#### EXTRACTED DATA:
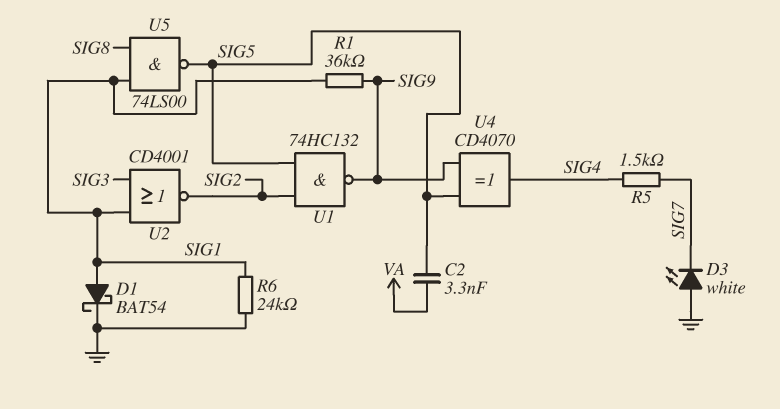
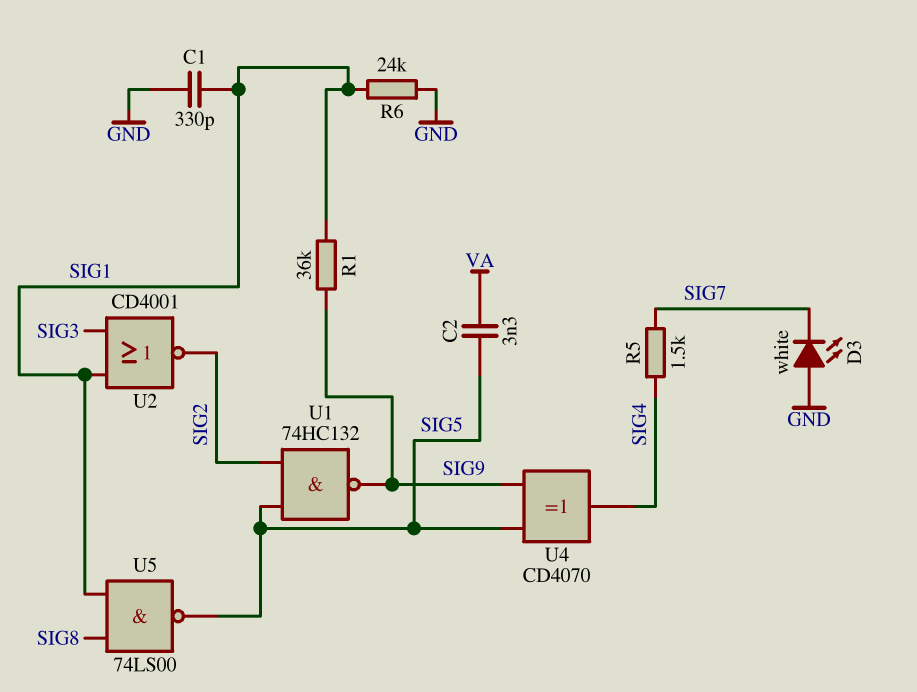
C1: none -> 330pF (GND, SIG1)
D1: schottky BAT54 (A SIG1, K GND) -> none

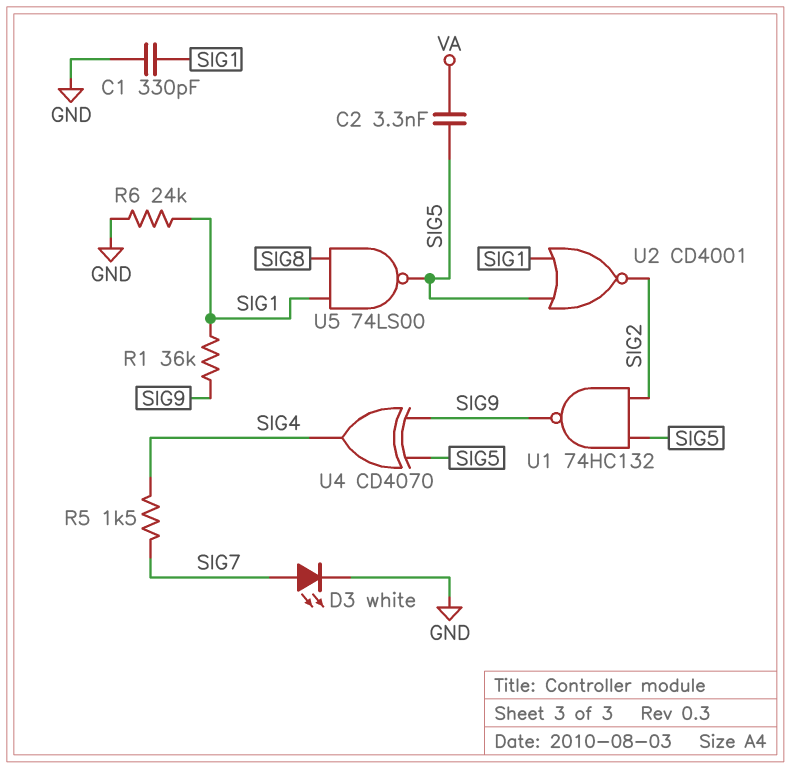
D3: LED white (A GND, K SIG7) -> LED white (A SIG7, K GND)
U2: NOR CD4001 (in SIG1, in SIG3, out SIG2) -> NOR CD4001 (in SIG1, in SIG5, out SIG2)

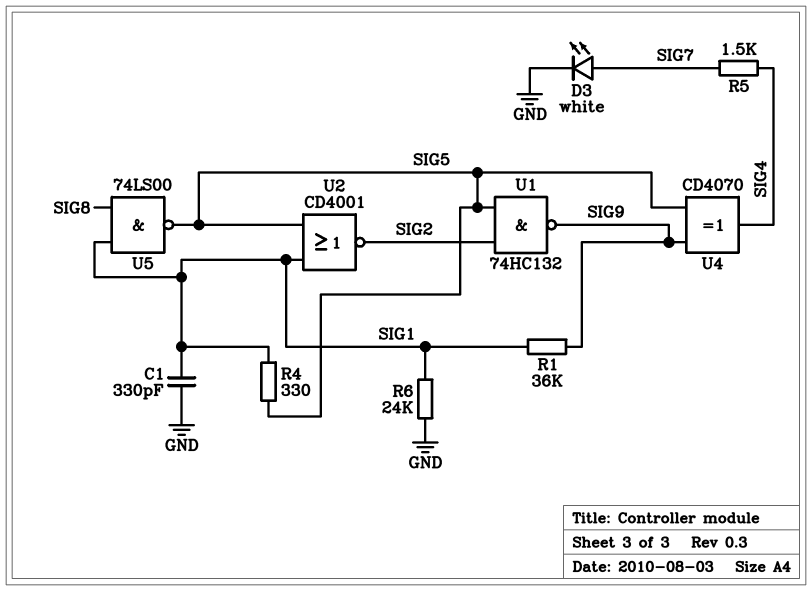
C2: 3.3nF (SIG5, VA) -> none
R4: none -> 330 (SIG1, SIG5)

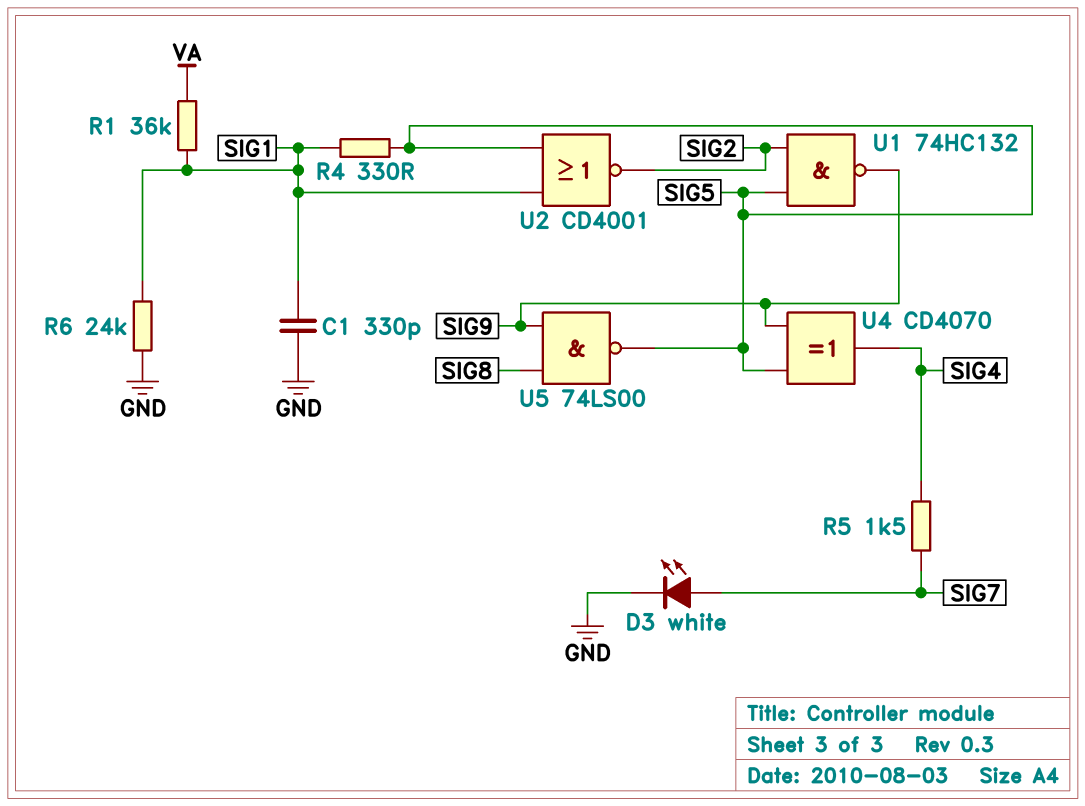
R1: 36k (SIG1, SIG9) -> 36k (SIG1, VA)
U5: NAND 74LS00 (in SIG1, in SIG8, out SIG5) -> NAND 74LS00 (in SIG8, in SIG9, out SIG5)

#### WHAT THIS TASK INVOLVES:
Copy exactly the lines from the one containing "C2: 3.3nF (SIG5, VA) -> none" through the final line of the records above, both included, and leave out any pictures.

#### RESPONSE AREA:
C2: 3.3nF (SIG5, VA) -> none
R4: none -> 330 (SIG1, SIG5)

R1: 36k (SIG1, SIG9) -> 36k (SIG1, VA)
U5: NAND 74LS00 (in SIG1, in SIG8, out SIG5) -> NAND 74LS00 (in SIG8, in SIG9, out SIG5)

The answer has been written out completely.